(Saved data entries)
_ _ _

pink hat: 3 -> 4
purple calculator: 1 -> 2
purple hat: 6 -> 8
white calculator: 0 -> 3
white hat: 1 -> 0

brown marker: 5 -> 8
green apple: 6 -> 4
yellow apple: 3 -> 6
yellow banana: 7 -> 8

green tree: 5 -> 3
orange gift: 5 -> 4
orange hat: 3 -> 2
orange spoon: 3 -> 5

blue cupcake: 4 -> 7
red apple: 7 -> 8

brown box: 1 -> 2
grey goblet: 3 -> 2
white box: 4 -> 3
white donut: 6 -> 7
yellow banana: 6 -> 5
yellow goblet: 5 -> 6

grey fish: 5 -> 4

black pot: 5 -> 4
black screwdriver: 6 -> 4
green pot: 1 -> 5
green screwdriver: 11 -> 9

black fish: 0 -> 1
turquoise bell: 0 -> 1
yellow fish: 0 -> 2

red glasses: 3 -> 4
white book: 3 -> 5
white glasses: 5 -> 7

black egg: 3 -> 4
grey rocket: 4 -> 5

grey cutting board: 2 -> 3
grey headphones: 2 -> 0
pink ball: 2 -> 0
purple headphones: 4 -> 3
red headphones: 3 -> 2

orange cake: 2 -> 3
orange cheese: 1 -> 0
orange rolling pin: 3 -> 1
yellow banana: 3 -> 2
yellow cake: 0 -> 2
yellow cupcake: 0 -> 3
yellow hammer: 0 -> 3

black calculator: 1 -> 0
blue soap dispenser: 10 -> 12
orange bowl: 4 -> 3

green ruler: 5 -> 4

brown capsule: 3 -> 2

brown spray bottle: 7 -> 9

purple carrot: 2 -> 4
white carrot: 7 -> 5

_ _ _

Exercise directions = What lines in the data hold the word "banana"? Return them.

Written reply =
yellow banana: 7 -> 8
yellow banana: 6 -> 5
yellow banana: 3 -> 2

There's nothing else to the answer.